## WHAT THE EXERCISE ASKS
Set each record down exactly, excluding all images.

## Revision comparison data
__________________________________________________
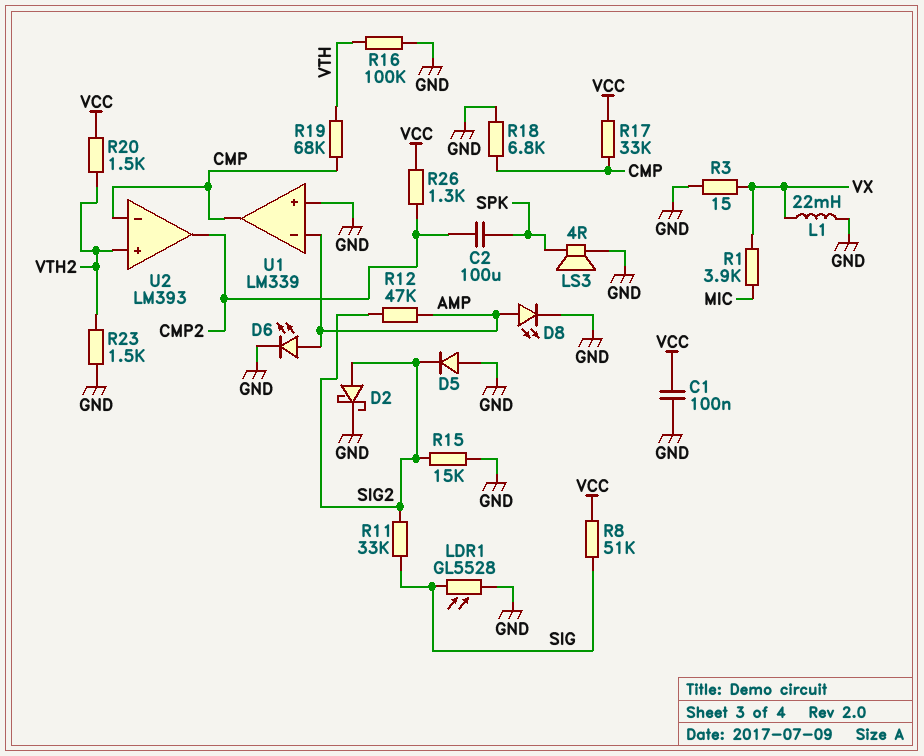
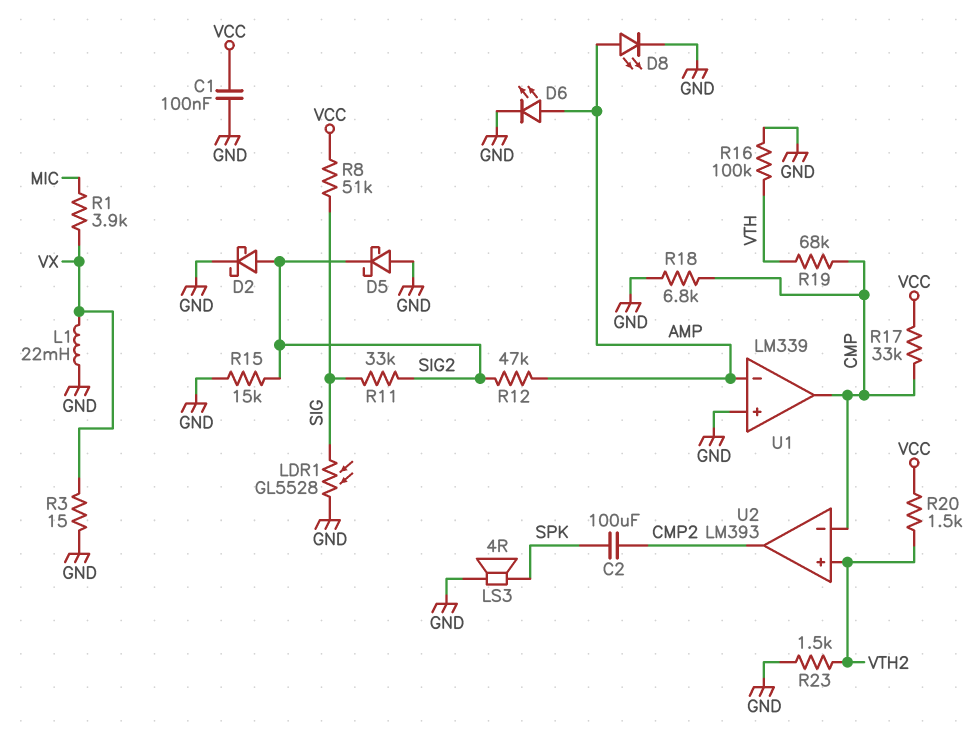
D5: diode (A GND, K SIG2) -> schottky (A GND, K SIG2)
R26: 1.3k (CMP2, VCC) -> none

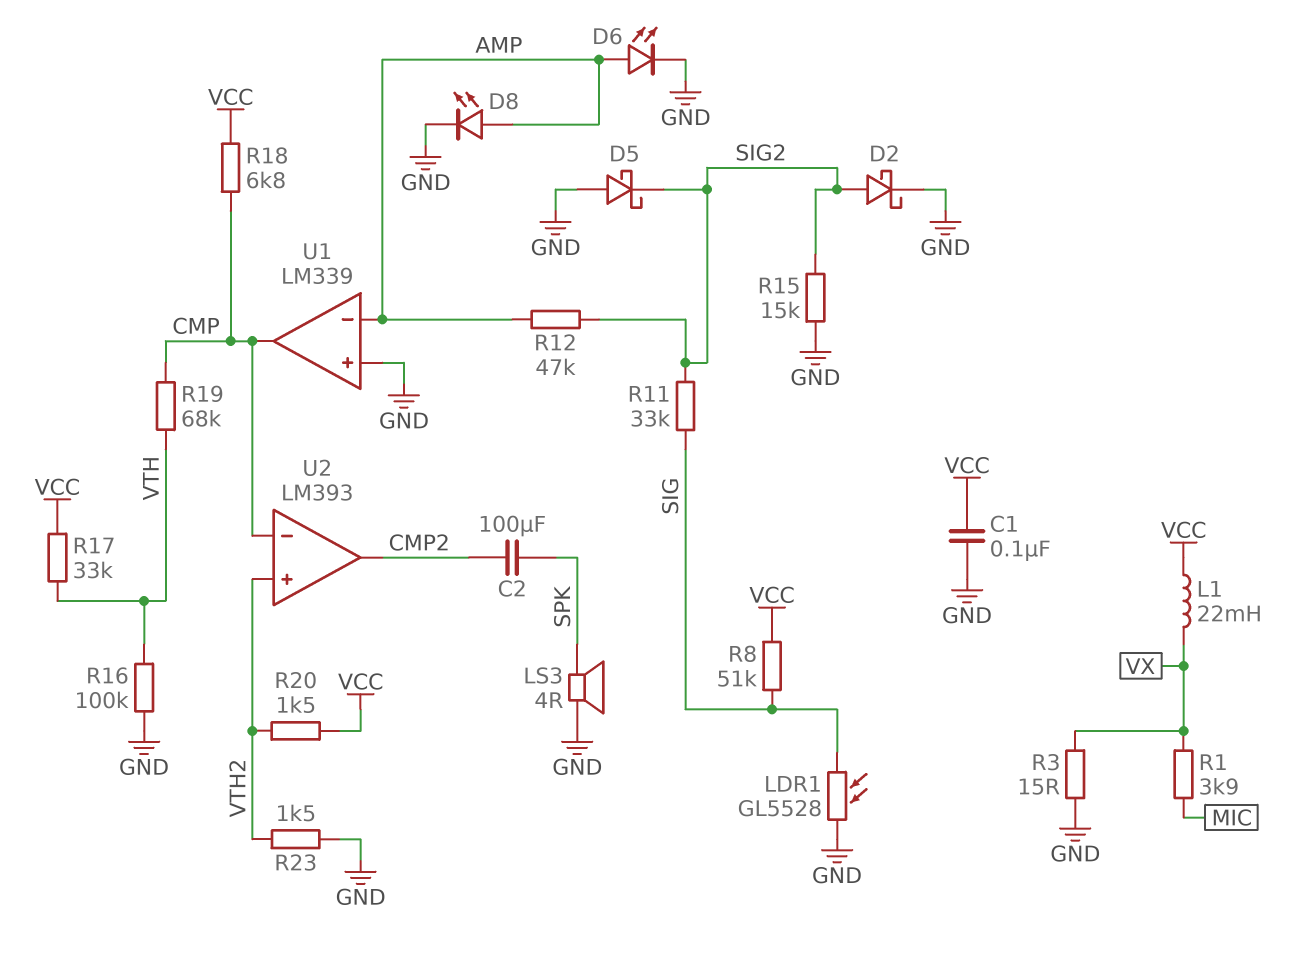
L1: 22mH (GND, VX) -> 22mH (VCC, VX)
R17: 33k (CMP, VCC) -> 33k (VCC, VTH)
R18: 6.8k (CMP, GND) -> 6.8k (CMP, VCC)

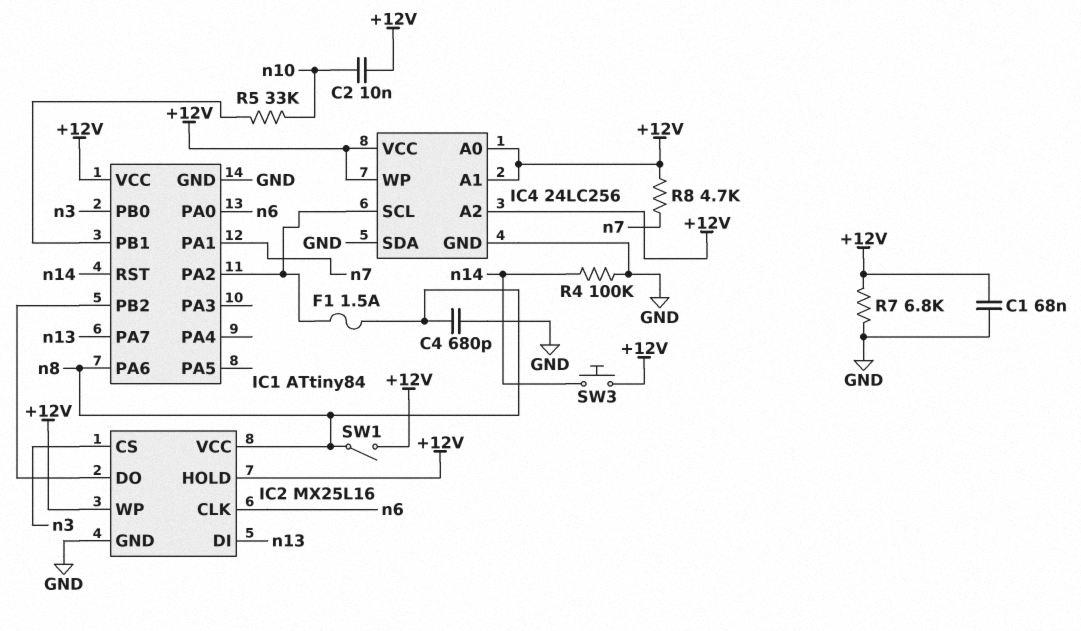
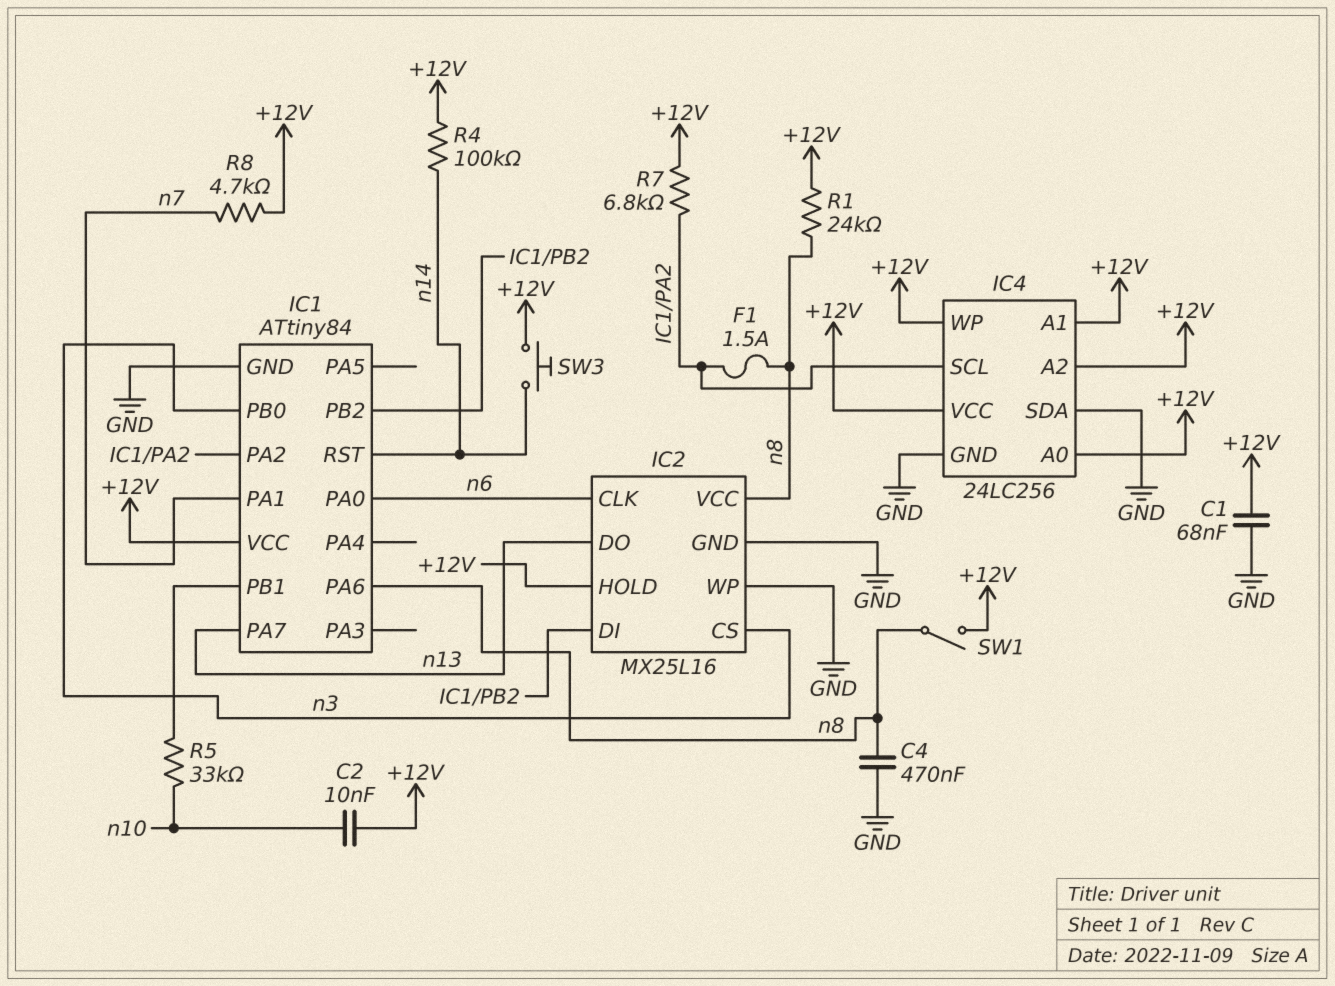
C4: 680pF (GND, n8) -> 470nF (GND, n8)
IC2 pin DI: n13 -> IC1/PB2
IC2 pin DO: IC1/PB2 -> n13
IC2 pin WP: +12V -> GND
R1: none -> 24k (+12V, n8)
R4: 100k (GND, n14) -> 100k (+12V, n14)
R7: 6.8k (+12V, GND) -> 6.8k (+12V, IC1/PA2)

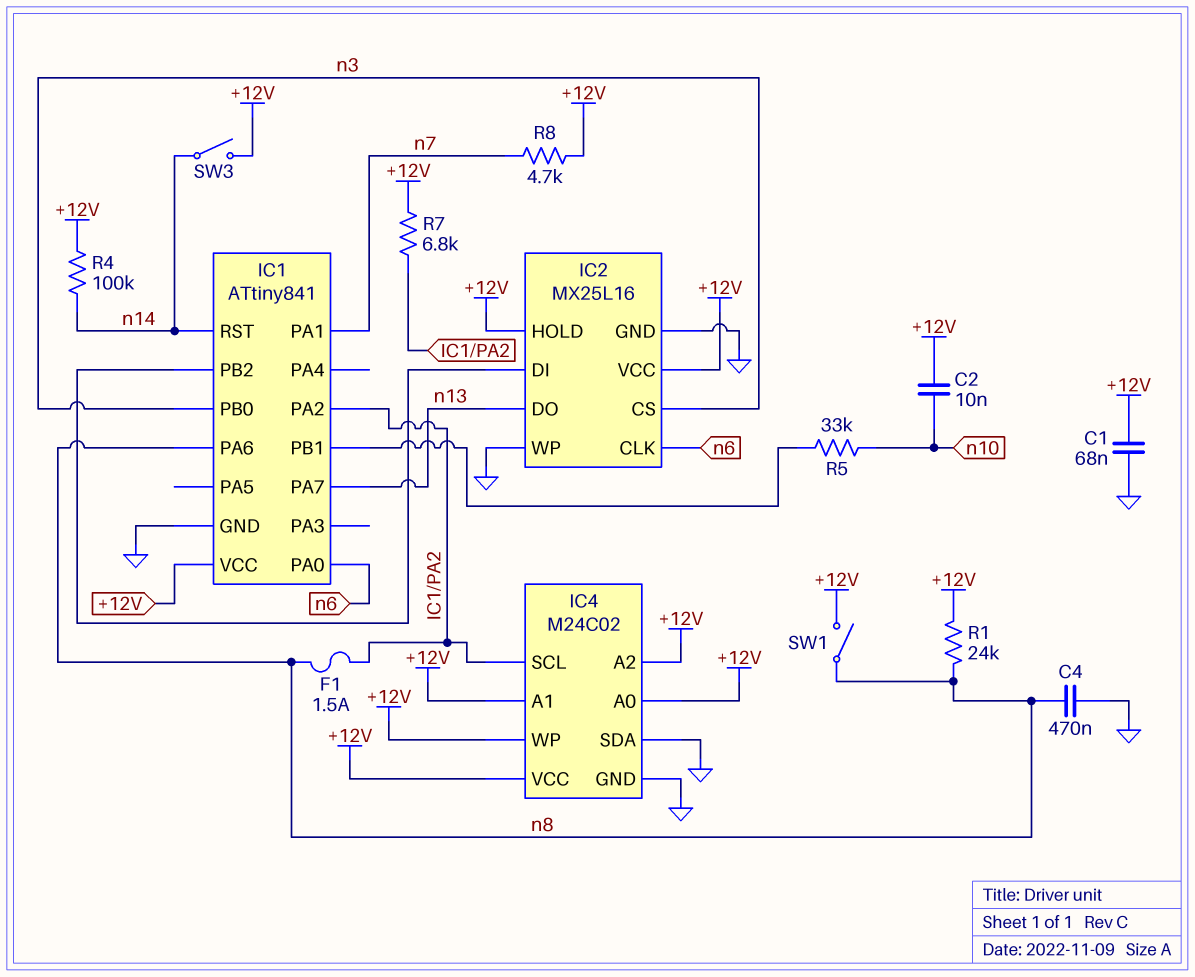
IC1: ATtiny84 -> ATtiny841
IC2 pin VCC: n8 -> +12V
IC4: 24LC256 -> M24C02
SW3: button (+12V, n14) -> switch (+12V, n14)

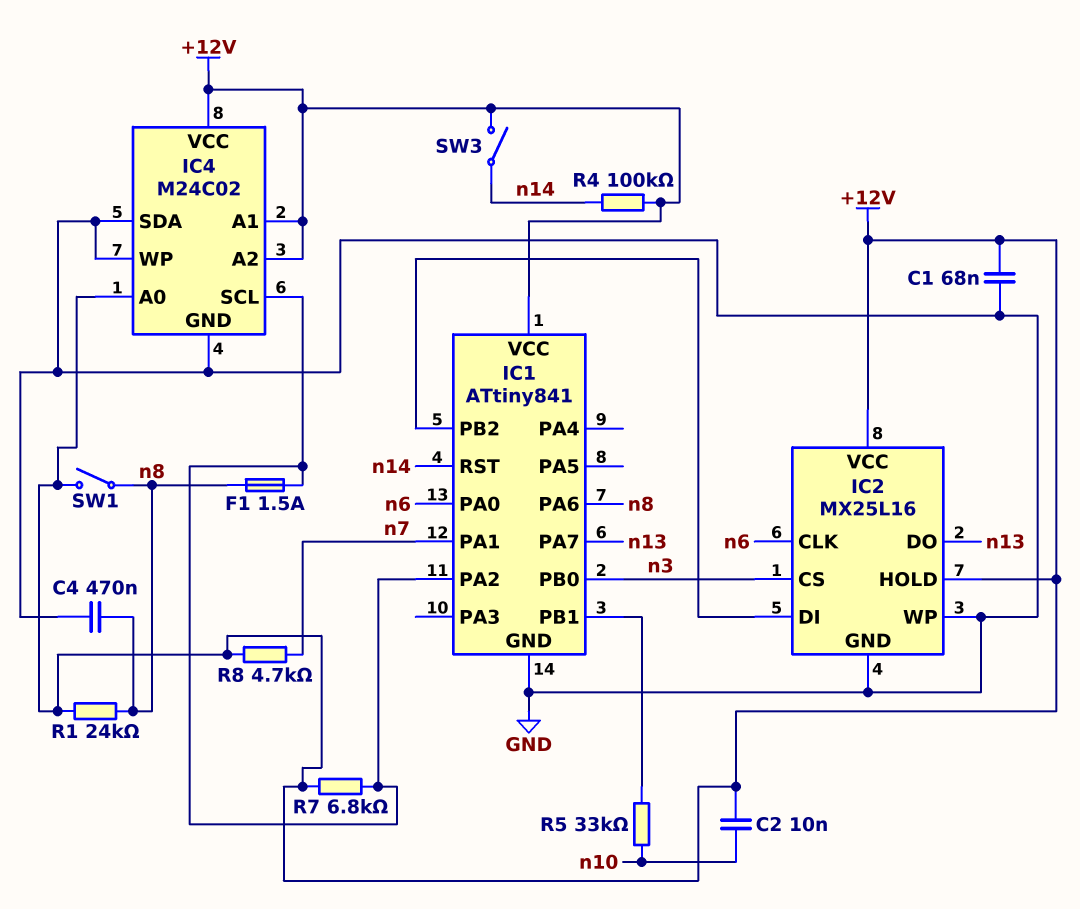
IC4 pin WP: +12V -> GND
__________________________________________________
## ANSWER BOX
D5: diode (A GND, K SIG2) -> schottky (A GND, K SIG2)
R26: 1.3k (CMP2, VCC) -> none

L1: 22mH (GND, VX) -> 22mH (VCC, VX)
R17: 33k (CMP, VCC) -> 33k (VCC, VTH)
R18: 6.8k (CMP, GND) -> 6.8k (CMP, VCC)

C4: 680pF (GND, n8) -> 470nF (GND, n8)
IC2 pin DI: n13 -> IC1/PB2
IC2 pin DO: IC1/PB2 -> n13
IC2 pin WP: +12V -> GND
R1: none -> 24k (+12V, n8)
R4: 100k (GND, n14) -> 100k (+12V, n14)
R7: 6.8k (+12V, GND) -> 6.8k (+12V, IC1/PA2)

IC1: ATtiny84 -> ATtiny841
IC2 pin VCC: n8 -> +12V
IC4: 24LC256 -> M24C02
SW3: button (+12V, n14) -> switch (+12V, n14)

IC4 pin WP: +12V -> GND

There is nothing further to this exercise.